ACTIVITY = Where does the string "bowling" appear in the records? Copy every line that contains it.

DATA TO USE =
════════

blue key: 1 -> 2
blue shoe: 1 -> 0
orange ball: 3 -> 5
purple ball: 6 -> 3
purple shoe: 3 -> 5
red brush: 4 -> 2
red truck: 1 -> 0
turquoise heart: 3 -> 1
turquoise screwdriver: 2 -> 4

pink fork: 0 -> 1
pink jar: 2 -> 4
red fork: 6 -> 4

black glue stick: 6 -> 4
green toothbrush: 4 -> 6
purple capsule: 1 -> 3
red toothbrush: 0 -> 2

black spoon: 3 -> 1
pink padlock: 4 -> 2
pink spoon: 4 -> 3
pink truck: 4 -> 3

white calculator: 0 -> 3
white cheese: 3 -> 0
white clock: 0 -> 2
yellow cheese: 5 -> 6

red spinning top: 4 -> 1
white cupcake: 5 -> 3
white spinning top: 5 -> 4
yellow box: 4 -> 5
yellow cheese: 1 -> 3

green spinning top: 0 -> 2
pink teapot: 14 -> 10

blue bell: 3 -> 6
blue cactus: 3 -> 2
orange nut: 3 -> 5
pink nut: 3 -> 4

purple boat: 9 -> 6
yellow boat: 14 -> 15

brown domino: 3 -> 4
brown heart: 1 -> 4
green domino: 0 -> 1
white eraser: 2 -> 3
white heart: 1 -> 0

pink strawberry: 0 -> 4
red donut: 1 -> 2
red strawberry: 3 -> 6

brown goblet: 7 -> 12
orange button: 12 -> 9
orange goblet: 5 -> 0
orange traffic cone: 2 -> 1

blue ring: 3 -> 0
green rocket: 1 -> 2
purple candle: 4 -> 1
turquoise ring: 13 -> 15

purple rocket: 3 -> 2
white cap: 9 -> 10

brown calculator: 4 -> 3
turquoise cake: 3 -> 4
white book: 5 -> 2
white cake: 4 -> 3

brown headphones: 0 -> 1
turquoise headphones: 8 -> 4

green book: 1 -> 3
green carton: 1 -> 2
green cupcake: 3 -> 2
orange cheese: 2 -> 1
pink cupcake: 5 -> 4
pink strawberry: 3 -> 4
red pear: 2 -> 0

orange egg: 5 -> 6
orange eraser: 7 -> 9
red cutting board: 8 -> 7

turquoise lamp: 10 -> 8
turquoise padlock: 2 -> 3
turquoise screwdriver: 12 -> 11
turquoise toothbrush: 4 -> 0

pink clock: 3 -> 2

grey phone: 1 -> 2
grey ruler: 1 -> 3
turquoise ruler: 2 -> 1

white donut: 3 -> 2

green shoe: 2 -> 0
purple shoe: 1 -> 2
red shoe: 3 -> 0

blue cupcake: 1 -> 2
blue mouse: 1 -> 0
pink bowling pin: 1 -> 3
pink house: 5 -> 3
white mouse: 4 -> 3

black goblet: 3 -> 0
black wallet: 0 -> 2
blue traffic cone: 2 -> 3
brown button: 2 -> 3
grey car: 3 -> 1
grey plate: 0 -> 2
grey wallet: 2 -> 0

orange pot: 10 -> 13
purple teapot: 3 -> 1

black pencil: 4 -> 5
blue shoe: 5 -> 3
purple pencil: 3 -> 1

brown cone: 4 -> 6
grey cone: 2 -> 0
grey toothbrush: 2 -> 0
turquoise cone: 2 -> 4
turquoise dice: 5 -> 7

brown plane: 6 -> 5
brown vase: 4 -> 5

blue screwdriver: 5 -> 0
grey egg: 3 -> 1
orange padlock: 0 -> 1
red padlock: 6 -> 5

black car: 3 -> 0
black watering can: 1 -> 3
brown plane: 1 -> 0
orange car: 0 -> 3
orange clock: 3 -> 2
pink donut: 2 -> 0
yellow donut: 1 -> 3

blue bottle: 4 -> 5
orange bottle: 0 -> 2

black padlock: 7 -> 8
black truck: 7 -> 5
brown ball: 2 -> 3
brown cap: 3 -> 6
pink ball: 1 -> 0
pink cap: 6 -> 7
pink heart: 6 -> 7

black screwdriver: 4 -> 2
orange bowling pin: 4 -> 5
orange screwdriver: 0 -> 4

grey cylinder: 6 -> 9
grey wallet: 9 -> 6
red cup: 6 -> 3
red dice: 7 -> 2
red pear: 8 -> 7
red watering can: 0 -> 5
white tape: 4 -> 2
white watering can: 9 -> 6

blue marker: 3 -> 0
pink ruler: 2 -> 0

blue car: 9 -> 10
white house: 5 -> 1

════════

SOLUTION FOR THIS PROBLEM =
pink bowling pin: 1 -> 3
orange bowling pin: 4 -> 5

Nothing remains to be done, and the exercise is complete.